PROBLEM DESCRIPTION —
Take every line from the records below that includes the word "green".

ENTRIES PROVIDED —
----

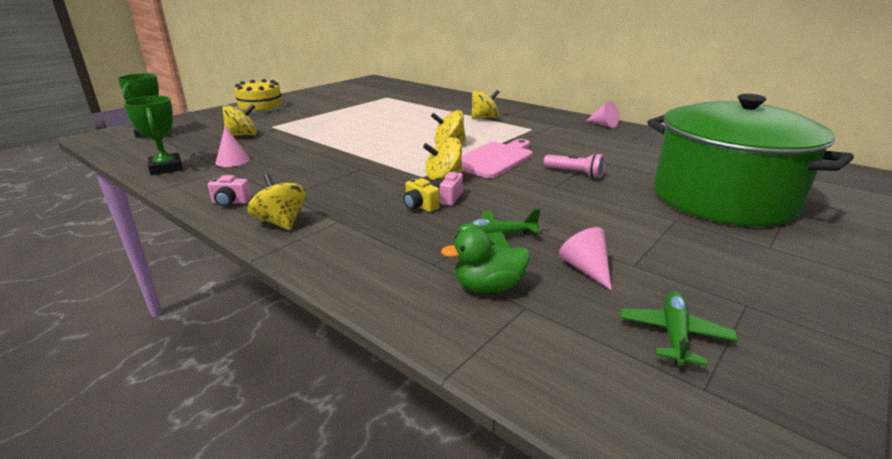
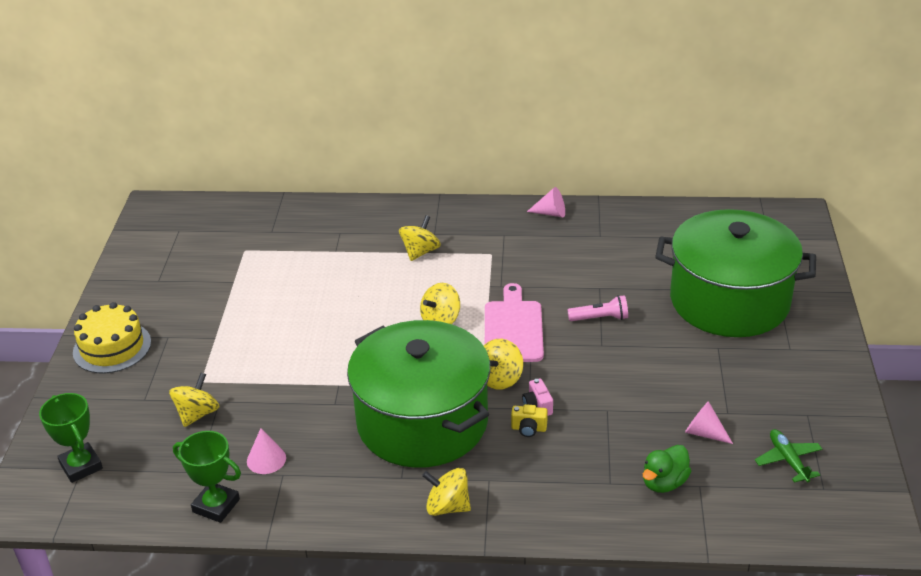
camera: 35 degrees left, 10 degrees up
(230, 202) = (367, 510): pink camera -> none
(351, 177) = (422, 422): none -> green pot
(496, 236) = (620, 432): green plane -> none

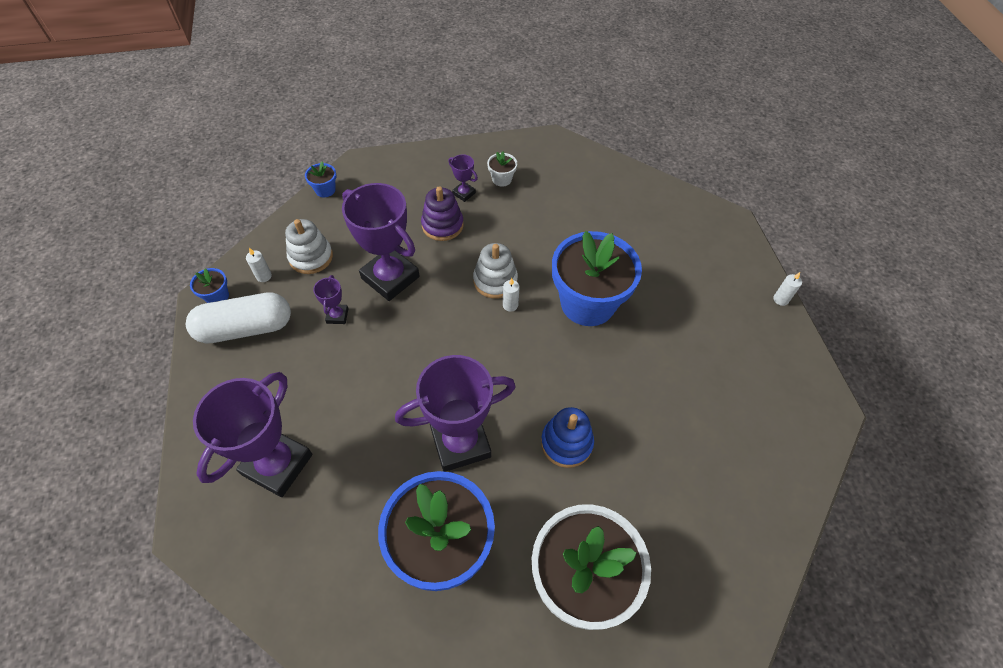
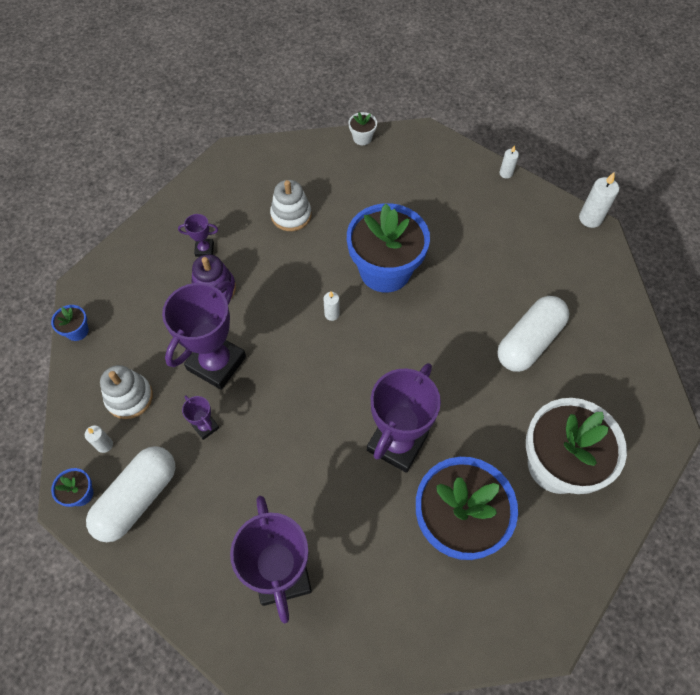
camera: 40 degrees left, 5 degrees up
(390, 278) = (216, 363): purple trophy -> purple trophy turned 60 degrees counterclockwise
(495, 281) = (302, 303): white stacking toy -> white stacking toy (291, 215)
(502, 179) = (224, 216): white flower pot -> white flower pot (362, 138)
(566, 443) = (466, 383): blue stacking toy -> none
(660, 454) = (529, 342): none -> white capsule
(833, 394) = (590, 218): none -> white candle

----

ANSWER FOR THE TASK —
(351, 177) = (422, 422): none -> green pot
(496, 236) = (620, 432): green plane -> none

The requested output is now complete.